**Task prompt:** Give again, unaltered, the lines of the listing below that run from the line having "none -> yellow brick G8:H8 level 1" through the line having "white cone E2".

**Data records:**
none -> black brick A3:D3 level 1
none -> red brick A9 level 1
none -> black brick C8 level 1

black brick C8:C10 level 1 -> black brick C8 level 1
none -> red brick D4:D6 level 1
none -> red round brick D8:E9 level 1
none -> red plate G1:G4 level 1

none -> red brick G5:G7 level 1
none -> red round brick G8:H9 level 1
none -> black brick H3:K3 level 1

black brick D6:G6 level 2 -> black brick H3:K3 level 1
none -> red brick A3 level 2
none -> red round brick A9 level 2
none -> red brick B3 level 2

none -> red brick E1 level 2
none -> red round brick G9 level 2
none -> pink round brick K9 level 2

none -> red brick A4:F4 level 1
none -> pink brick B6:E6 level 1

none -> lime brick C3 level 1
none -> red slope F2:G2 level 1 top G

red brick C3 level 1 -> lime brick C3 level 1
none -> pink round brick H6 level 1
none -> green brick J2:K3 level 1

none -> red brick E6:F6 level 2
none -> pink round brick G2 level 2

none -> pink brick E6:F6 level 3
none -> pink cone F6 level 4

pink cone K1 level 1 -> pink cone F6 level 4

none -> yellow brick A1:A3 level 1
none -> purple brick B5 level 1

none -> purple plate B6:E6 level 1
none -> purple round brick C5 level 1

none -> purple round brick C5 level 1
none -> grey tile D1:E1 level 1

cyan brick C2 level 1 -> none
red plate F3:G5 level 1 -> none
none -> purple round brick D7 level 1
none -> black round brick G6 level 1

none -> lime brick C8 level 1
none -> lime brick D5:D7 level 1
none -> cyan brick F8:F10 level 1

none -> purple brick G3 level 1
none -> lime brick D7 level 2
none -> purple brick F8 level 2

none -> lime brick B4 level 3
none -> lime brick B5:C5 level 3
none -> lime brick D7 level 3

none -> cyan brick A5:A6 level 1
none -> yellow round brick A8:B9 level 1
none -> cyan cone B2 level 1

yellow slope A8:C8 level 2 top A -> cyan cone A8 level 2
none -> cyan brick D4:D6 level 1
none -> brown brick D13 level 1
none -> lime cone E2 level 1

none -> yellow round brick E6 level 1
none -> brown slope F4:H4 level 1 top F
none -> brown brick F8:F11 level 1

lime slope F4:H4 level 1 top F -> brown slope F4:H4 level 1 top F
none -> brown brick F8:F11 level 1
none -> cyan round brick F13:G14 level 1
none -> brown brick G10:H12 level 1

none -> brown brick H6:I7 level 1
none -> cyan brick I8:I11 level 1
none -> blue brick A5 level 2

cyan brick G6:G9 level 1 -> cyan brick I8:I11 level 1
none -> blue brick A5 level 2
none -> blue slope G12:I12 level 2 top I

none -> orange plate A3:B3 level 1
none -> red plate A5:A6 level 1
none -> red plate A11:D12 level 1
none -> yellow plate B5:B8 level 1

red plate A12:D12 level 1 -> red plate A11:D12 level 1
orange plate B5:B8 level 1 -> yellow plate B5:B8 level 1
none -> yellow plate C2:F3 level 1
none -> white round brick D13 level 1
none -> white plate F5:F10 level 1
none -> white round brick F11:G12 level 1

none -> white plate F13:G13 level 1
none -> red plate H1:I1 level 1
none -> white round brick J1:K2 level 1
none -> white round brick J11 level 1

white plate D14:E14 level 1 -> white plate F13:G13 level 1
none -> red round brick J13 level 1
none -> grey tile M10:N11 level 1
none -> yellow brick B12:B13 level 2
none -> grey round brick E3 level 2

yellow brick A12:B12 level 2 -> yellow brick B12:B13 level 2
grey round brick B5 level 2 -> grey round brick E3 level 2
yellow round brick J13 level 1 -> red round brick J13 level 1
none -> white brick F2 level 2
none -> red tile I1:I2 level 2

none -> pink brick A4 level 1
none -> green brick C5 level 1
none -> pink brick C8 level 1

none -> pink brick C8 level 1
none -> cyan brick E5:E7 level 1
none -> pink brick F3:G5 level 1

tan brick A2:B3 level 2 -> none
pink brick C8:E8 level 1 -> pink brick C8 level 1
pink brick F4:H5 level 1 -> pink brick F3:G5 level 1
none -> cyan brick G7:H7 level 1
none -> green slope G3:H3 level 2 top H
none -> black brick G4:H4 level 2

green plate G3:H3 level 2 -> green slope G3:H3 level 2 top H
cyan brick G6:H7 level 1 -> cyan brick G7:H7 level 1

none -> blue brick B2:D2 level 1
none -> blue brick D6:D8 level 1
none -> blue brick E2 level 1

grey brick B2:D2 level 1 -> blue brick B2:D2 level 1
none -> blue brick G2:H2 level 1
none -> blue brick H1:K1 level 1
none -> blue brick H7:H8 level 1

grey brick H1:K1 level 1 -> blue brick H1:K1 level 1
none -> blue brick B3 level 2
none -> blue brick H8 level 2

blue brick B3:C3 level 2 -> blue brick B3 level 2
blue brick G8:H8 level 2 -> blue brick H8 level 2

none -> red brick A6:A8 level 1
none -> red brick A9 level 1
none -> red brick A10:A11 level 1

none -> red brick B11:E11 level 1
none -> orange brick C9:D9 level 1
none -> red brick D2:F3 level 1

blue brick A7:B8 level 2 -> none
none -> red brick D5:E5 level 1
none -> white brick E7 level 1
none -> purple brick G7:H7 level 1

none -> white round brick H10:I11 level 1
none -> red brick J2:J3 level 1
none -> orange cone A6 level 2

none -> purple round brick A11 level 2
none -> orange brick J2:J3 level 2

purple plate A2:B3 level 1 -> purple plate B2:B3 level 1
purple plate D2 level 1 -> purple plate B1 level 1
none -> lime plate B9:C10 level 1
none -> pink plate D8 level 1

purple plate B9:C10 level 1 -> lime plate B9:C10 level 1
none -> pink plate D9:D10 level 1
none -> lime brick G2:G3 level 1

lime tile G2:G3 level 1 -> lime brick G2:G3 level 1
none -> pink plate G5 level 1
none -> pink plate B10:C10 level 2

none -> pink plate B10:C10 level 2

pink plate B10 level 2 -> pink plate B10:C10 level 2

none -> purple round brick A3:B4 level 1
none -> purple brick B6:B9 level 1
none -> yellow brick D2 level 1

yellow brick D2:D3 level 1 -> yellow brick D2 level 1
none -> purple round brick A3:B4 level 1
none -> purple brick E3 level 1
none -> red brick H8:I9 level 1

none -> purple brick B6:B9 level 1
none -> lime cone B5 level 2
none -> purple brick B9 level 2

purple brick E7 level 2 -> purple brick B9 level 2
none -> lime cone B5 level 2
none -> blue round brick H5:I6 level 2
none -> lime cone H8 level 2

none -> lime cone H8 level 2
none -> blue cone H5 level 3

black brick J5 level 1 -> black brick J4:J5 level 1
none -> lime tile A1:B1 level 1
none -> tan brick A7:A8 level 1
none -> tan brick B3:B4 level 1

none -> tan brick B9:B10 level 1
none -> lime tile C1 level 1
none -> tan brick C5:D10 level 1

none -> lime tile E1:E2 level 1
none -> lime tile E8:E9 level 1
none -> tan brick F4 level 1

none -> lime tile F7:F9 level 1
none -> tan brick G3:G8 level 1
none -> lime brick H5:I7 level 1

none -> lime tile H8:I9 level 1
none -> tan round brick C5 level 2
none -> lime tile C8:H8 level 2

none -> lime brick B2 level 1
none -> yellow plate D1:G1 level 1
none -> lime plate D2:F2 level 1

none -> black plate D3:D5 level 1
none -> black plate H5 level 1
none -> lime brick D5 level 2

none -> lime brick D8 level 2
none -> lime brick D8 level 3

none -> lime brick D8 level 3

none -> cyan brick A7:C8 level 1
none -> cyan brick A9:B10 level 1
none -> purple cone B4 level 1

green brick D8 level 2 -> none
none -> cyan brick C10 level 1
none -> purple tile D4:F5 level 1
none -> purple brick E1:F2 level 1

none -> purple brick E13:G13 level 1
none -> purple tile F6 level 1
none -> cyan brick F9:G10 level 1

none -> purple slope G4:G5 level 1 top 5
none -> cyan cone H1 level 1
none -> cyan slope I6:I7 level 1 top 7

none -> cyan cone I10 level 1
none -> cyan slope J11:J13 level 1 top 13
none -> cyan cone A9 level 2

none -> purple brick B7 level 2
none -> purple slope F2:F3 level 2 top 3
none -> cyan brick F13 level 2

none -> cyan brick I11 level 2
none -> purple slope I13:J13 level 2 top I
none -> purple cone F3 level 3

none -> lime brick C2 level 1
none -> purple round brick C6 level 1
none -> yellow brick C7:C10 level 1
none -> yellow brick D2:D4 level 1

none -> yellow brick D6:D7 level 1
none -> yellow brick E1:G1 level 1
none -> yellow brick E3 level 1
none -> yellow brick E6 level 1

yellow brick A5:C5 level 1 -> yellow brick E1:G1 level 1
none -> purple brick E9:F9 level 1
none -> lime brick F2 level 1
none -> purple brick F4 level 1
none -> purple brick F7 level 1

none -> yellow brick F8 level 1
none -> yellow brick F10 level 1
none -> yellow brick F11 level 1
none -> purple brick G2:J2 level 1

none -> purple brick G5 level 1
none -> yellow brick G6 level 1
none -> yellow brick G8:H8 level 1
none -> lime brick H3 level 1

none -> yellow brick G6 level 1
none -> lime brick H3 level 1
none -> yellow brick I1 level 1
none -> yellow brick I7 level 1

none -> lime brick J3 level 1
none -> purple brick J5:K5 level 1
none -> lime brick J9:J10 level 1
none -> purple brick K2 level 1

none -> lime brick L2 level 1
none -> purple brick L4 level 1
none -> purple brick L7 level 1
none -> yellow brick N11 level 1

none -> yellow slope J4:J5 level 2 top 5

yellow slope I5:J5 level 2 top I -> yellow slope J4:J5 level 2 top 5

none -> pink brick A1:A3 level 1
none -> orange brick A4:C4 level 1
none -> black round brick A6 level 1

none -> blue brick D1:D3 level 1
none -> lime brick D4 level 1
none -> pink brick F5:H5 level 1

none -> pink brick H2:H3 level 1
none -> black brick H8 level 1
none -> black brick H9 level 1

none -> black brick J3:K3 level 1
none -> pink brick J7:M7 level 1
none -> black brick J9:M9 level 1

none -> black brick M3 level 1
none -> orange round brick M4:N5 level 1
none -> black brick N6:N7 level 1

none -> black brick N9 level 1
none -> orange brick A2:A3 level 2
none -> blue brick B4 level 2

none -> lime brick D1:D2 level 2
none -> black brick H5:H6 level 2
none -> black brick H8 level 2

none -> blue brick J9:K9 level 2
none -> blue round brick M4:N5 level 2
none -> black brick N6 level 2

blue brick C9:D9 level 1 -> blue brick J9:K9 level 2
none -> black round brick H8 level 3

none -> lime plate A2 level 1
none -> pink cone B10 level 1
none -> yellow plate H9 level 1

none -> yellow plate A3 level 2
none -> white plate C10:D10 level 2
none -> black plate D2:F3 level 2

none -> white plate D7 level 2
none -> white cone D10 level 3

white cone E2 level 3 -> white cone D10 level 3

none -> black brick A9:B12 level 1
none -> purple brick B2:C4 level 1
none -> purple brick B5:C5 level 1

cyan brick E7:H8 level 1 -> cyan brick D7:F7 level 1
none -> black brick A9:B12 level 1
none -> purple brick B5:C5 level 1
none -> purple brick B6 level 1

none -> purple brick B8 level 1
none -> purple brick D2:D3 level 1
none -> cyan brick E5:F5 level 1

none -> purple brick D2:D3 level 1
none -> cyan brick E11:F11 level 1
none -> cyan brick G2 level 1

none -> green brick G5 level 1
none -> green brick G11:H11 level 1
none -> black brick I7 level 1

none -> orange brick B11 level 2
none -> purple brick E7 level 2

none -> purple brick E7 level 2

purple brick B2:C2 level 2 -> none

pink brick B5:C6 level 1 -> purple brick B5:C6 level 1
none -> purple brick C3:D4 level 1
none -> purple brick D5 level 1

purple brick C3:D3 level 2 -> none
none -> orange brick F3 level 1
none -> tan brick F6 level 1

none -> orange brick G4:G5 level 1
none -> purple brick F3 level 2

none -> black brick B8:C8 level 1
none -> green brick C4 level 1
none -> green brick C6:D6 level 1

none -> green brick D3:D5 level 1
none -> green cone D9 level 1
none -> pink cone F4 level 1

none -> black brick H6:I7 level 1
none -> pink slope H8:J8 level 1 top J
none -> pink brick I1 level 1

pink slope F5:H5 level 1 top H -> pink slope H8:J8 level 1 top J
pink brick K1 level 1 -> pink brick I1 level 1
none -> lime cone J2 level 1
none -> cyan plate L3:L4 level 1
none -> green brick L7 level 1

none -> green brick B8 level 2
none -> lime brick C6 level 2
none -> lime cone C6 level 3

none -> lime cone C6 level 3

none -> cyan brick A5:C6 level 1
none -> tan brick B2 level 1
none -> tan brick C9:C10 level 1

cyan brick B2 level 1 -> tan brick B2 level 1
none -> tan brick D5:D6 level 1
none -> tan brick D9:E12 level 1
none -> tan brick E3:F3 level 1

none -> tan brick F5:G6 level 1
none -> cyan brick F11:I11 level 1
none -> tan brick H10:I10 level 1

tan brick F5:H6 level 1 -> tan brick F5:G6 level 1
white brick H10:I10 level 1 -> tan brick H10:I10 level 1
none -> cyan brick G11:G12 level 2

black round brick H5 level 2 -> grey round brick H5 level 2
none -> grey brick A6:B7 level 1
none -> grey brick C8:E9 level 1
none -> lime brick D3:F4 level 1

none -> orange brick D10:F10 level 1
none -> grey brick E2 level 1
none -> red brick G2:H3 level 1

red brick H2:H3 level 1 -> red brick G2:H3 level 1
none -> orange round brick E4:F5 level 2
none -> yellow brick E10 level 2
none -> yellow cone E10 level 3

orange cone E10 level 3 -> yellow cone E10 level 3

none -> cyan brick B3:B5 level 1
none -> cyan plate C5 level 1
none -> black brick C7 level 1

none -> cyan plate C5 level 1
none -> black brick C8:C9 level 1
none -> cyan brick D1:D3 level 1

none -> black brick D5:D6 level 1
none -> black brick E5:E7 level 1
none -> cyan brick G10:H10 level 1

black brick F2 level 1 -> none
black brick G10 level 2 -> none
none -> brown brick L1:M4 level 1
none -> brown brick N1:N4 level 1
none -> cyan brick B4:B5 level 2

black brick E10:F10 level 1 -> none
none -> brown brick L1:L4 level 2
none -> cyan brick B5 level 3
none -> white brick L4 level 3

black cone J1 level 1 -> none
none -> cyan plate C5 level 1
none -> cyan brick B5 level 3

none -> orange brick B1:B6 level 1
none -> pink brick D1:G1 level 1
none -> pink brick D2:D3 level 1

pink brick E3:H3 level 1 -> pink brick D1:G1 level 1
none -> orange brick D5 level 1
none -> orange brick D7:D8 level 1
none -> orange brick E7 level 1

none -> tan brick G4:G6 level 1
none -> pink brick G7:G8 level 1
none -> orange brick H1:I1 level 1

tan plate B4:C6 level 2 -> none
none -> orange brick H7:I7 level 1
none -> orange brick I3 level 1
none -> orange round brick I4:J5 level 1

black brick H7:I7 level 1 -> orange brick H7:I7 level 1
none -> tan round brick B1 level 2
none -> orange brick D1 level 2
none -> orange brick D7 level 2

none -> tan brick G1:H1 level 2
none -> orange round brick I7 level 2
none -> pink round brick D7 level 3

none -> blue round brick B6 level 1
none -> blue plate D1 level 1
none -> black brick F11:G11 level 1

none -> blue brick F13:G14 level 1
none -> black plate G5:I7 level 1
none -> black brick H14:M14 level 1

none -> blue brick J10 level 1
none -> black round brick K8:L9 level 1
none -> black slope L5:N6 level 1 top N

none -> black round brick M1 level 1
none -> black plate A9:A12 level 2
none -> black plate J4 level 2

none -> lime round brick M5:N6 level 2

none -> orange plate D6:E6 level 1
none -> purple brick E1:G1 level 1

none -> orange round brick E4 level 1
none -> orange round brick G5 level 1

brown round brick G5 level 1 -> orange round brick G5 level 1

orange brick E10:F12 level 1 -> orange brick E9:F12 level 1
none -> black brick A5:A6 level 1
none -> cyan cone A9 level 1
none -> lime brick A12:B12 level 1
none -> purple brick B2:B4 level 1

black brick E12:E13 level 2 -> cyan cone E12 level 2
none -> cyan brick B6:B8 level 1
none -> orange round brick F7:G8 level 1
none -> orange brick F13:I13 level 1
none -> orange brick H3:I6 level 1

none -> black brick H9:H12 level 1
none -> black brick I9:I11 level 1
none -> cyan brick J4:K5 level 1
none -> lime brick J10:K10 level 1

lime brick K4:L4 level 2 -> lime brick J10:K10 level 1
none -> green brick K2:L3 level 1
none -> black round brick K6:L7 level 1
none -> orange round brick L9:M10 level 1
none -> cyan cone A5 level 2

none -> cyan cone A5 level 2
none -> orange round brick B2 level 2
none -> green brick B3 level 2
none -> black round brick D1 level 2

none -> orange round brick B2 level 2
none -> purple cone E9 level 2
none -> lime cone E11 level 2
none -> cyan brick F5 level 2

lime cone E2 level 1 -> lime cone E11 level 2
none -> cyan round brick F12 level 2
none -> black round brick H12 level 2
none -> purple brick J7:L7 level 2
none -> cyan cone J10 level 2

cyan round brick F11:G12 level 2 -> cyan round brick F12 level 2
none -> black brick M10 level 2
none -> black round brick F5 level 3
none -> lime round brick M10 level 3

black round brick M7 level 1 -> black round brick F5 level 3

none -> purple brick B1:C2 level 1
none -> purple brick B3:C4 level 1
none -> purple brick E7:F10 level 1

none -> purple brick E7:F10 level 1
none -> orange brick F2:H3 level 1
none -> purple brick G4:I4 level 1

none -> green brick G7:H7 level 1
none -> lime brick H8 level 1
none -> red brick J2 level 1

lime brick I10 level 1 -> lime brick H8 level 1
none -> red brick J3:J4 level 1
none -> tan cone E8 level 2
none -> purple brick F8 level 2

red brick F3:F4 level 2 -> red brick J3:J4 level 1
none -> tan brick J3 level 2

**Response area:**
none -> yellow brick G8:H8 level 1
none -> lime brick H3 level 1

none -> yellow brick G6 level 1
none -> lime brick H3 level 1
none -> yellow brick I1 level 1
none -> yellow brick I7 level 1

none -> lime brick J3 level 1
none -> purple brick J5:K5 level 1
none -> lime brick J9:J10 level 1
none -> purple brick K2 level 1

none -> lime brick L2 level 1
none -> purple brick L4 level 1
none -> purple brick L7 level 1
none -> yellow brick N11 level 1

none -> yellow slope J4:J5 level 2 top 5

yellow slope I5:J5 level 2 top I -> yellow slope J4:J5 level 2 top 5

none -> pink brick A1:A3 level 1
none -> orange brick A4:C4 level 1
none -> black round brick A6 level 1

none -> blue brick D1:D3 level 1
none -> lime brick D4 level 1
none -> pink brick F5:H5 level 1

none -> pink brick H2:H3 level 1
none -> black brick H8 level 1
none -> black brick H9 level 1

none -> black brick J3:K3 level 1
none -> pink brick J7:M7 level 1
none -> black brick J9:M9 level 1

none -> black brick M3 level 1
none -> orange round brick M4:N5 level 1
none -> black brick N6:N7 level 1

none -> black brick N9 level 1
none -> orange brick A2:A3 level 2
none -> blue brick B4 level 2

none -> lime brick D1:D2 level 2
none -> black brick H5:H6 level 2
none -> black brick H8 level 2

none -> blue brick J9:K9 level 2
none -> blue round brick M4:N5 level 2
none -> black brick N6 level 2

blue brick C9:D9 level 1 -> blue brick J9:K9 level 2
none -> black round brick H8 level 3

none -> lime plate A2 level 1
none -> pink cone B10 level 1
none -> yellow plate H9 level 1

none -> yellow plate A3 level 2
none -> white plate C10:D10 level 2
none -> black plate D2:F3 level 2

none -> white plate D7 level 2
none -> white cone D10 level 3

white cone E2 level 3 -> white cone D10 level 3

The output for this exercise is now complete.